Count the lines of the data that have the word "none", then report the number without anything else.
● ● ● ● ●
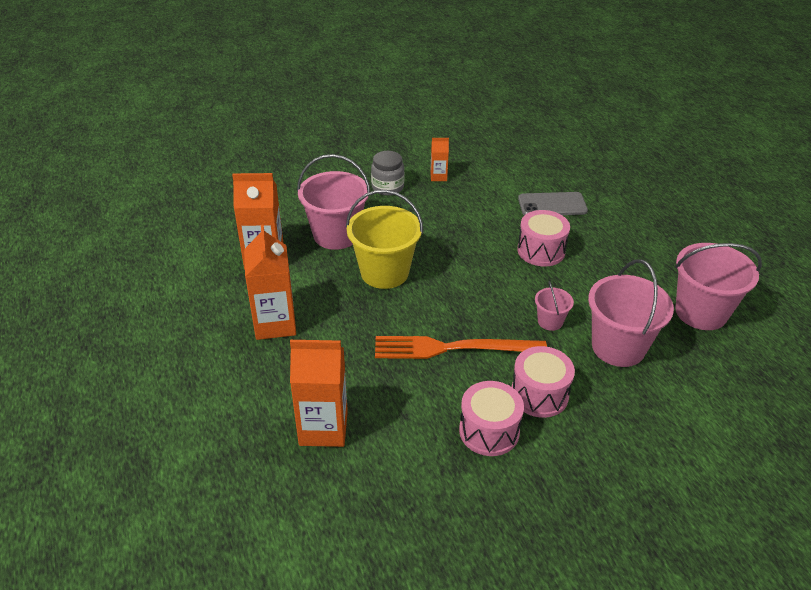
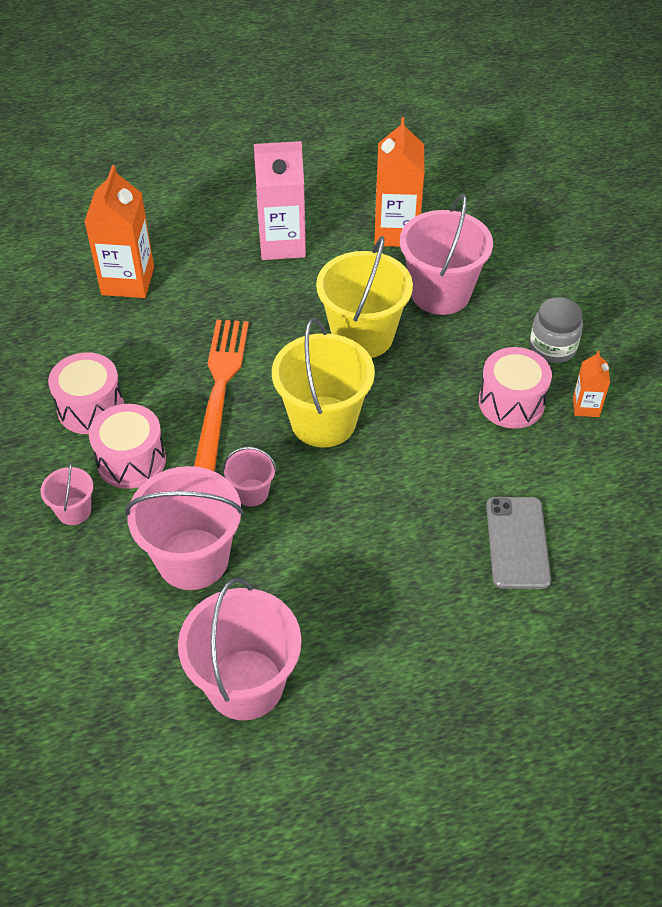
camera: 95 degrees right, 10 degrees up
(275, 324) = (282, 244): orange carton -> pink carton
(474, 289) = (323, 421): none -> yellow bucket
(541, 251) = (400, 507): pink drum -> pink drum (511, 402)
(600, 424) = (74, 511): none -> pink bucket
● ● ● ● ●
(Written reply):
2